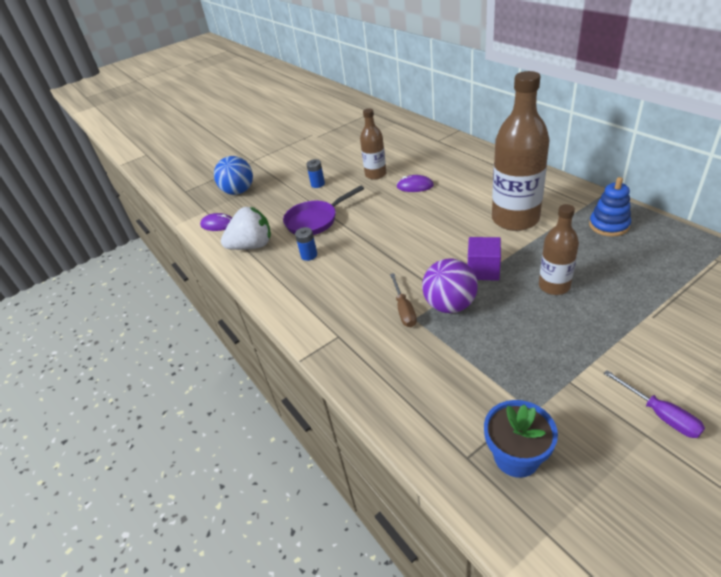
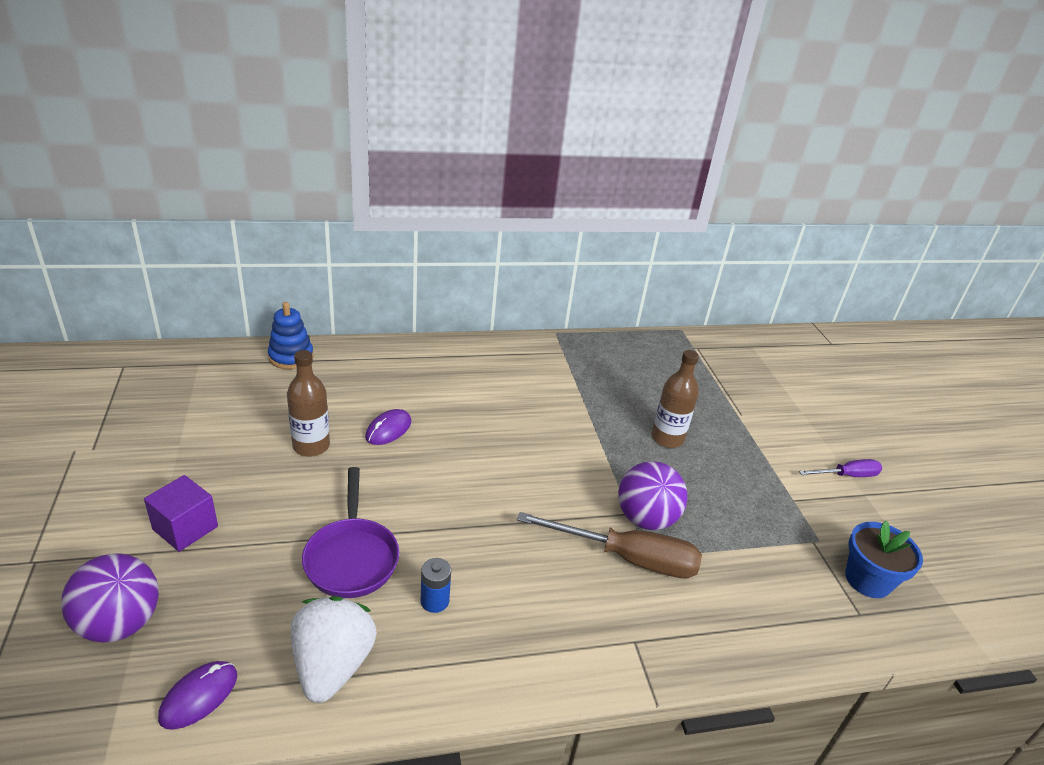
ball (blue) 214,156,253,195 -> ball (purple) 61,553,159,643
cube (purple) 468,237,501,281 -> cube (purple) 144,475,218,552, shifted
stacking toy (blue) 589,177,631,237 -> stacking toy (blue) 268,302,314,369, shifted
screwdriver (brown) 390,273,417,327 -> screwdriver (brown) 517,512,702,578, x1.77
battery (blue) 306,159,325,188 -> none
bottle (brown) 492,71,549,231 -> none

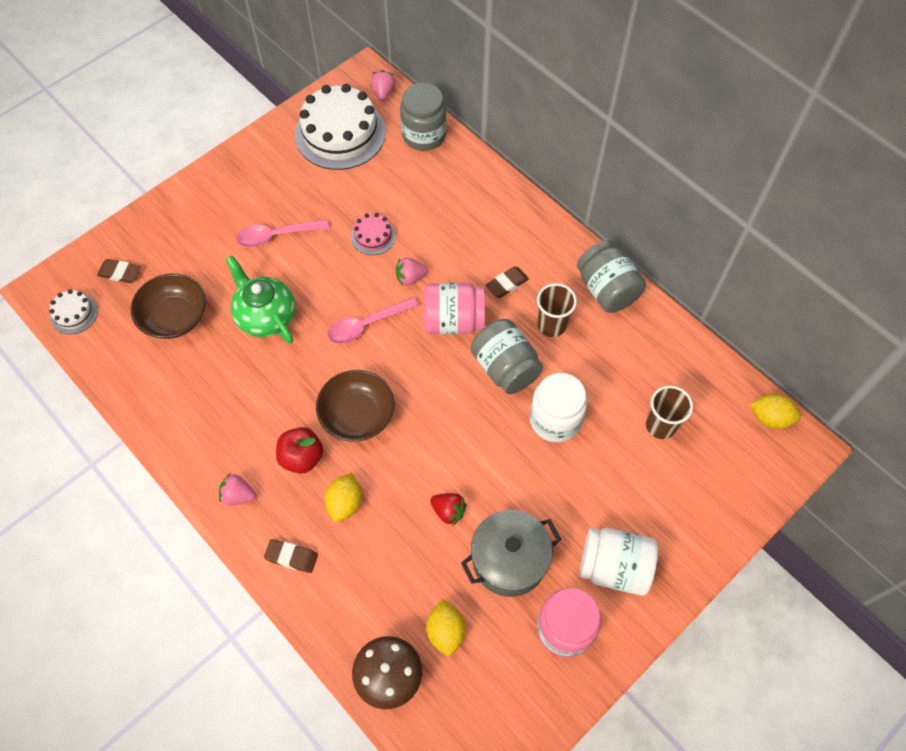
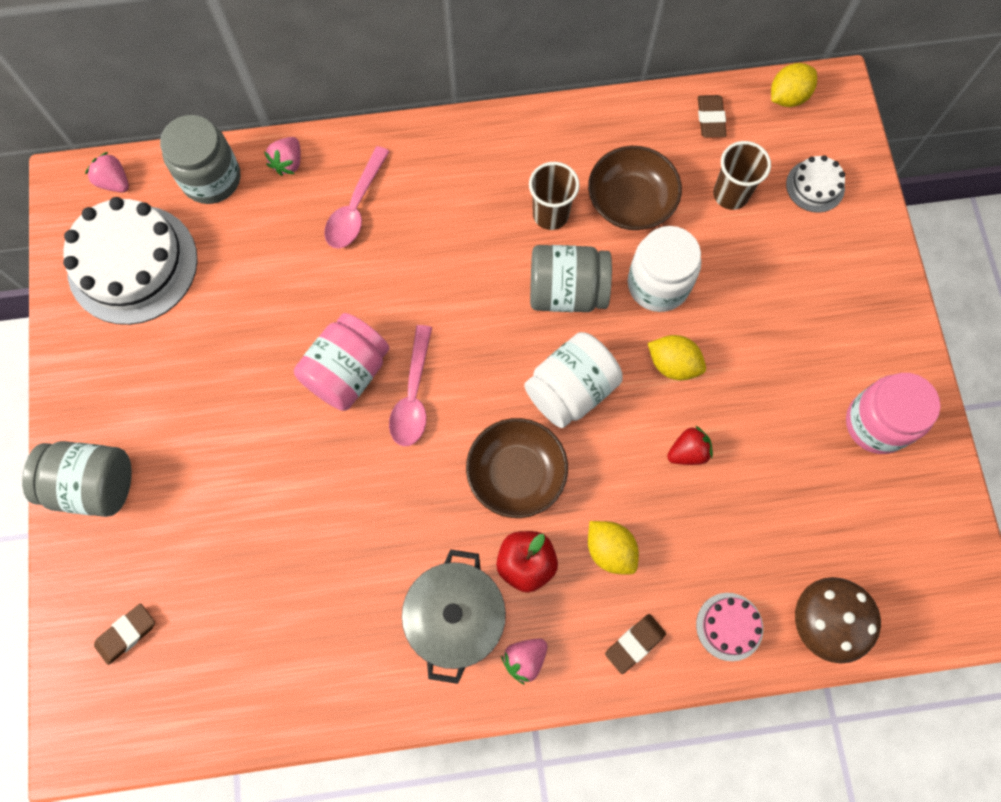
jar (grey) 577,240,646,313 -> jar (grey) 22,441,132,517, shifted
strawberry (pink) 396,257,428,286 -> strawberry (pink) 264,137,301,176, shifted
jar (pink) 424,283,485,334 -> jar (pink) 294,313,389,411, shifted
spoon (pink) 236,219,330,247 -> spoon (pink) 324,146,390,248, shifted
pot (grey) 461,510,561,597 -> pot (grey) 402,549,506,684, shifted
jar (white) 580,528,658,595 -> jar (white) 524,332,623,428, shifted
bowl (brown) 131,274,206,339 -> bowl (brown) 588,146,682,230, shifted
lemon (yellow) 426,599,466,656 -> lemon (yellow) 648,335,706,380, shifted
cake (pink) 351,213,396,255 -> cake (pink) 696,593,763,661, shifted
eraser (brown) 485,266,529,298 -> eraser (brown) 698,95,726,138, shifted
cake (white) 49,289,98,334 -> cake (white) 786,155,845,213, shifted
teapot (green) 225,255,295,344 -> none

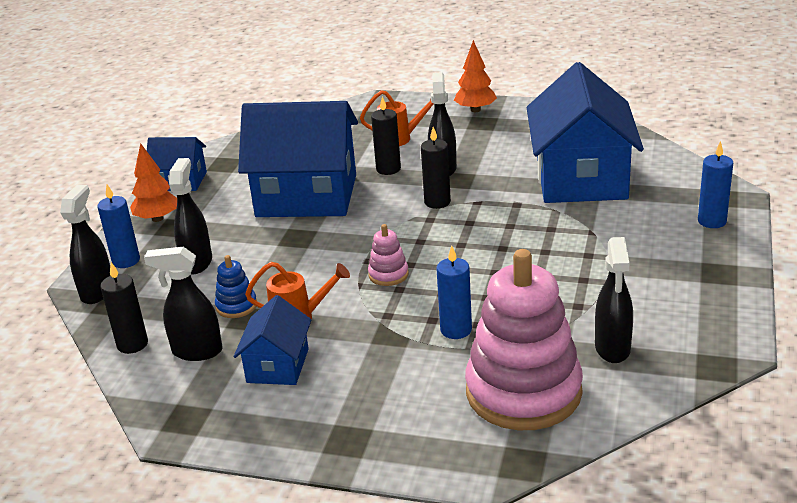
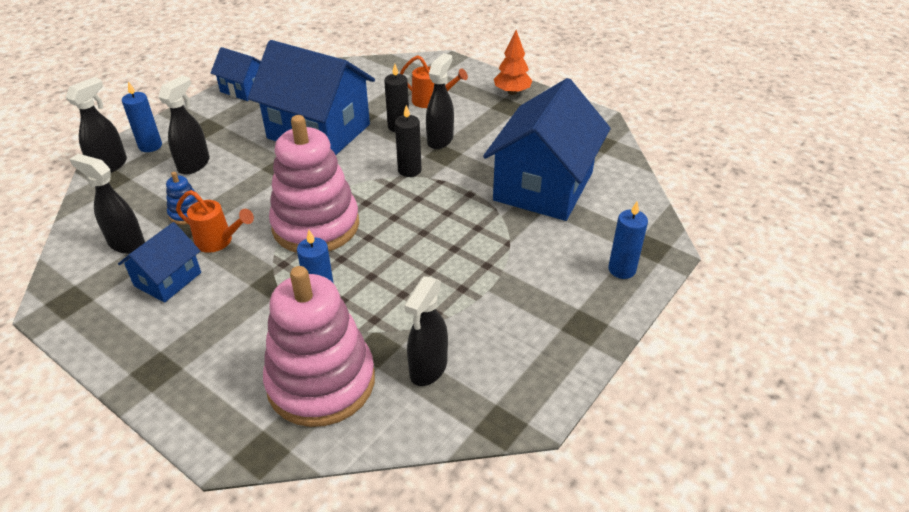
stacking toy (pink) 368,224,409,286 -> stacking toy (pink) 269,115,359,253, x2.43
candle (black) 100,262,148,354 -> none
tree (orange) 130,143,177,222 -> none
+ + +
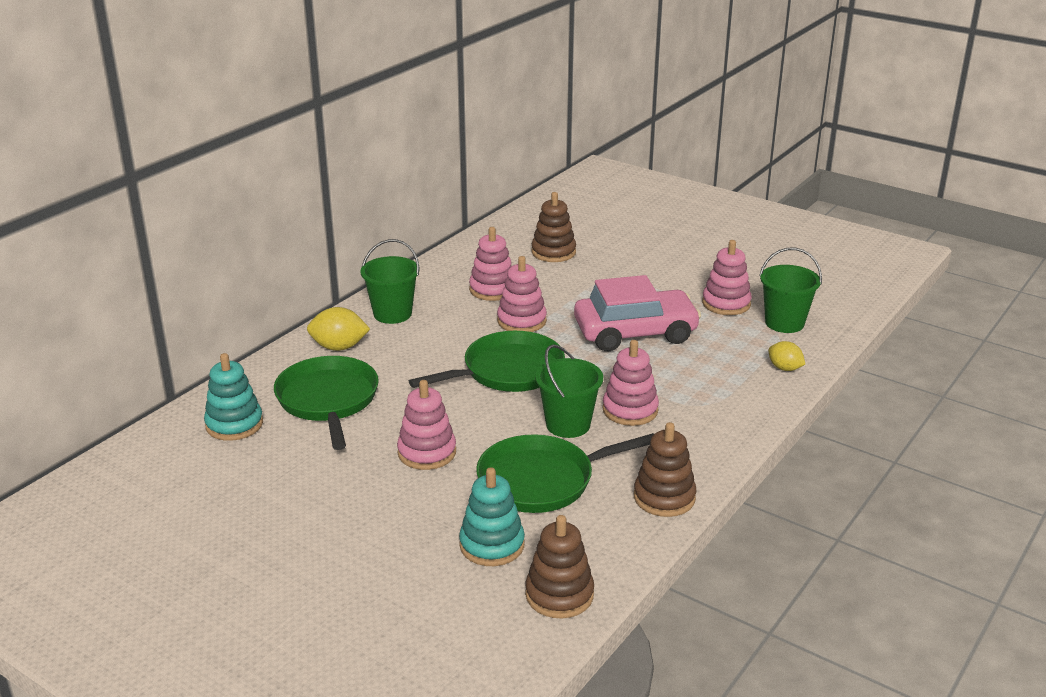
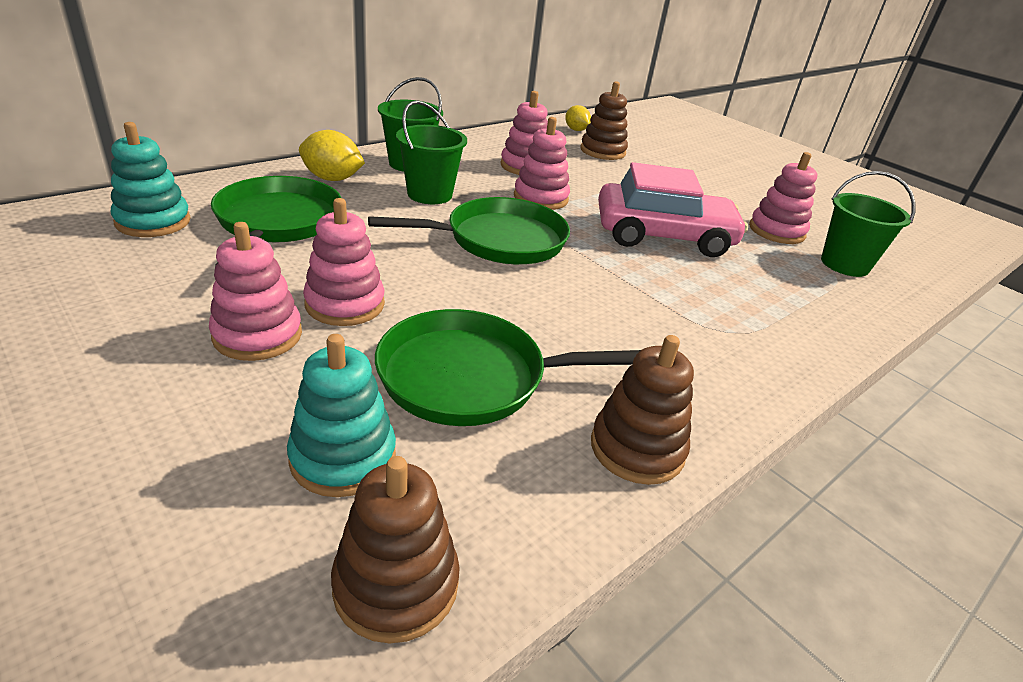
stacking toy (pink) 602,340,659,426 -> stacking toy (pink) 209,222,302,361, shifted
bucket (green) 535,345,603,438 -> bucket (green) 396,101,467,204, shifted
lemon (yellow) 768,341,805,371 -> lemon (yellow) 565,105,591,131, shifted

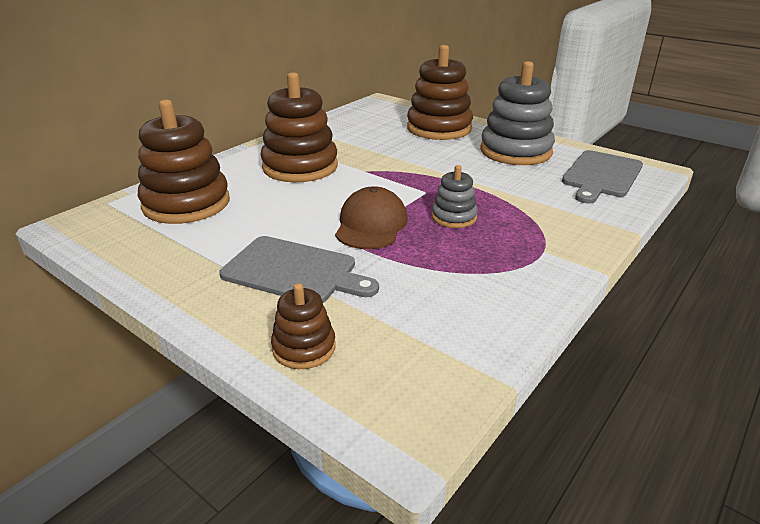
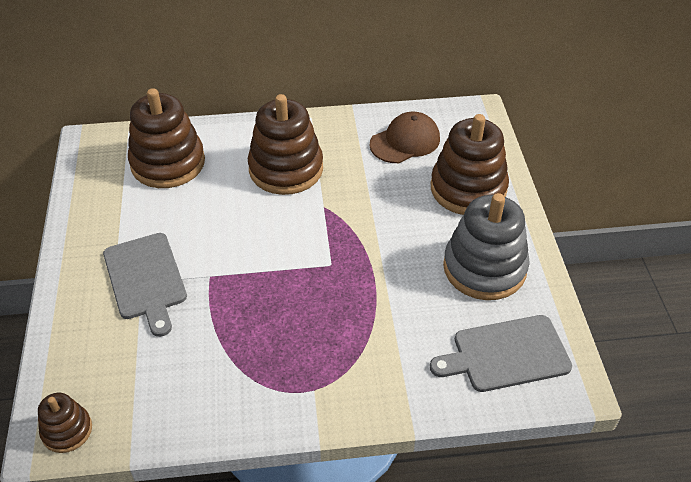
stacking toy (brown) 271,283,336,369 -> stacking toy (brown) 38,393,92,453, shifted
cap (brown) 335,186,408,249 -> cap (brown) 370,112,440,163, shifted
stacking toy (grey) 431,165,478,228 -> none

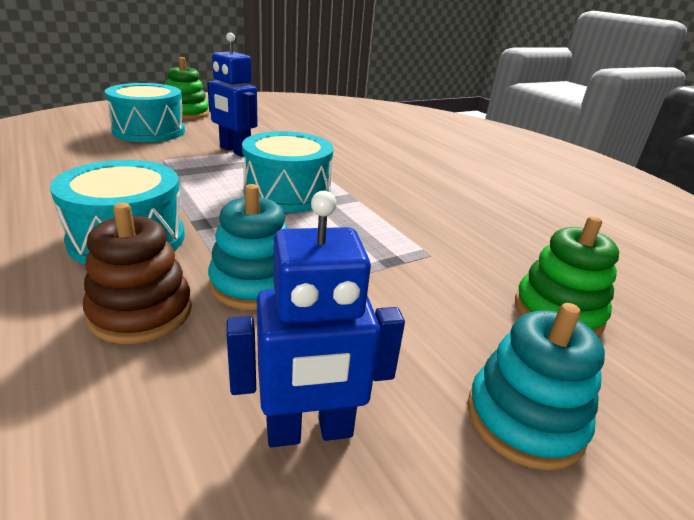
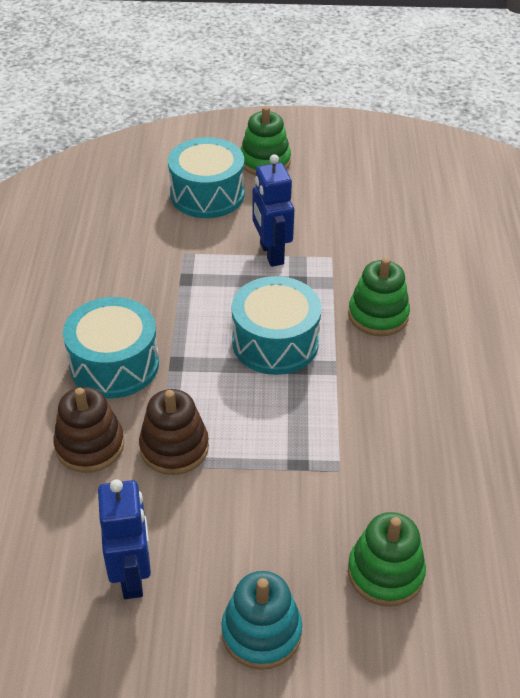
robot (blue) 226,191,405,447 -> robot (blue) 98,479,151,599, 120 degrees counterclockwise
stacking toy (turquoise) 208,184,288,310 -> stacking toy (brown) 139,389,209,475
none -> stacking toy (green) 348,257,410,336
+ + +
▶ Your goal
Retype the portion of the data above that starts on the line with "ball (blue) 214,156,253,195" and finishes on the line with "battery (blue) 306,159,325,188 -> none", including both of those lines.

▶ Response to the exercise
ball (blue) 214,156,253,195 -> ball (purple) 61,553,159,643
cube (purple) 468,237,501,281 -> cube (purple) 144,475,218,552, shifted
stacking toy (blue) 589,177,631,237 -> stacking toy (blue) 268,302,314,369, shifted
screwdriver (brown) 390,273,417,327 -> screwdriver (brown) 517,512,702,578, x1.77
battery (blue) 306,159,325,188 -> none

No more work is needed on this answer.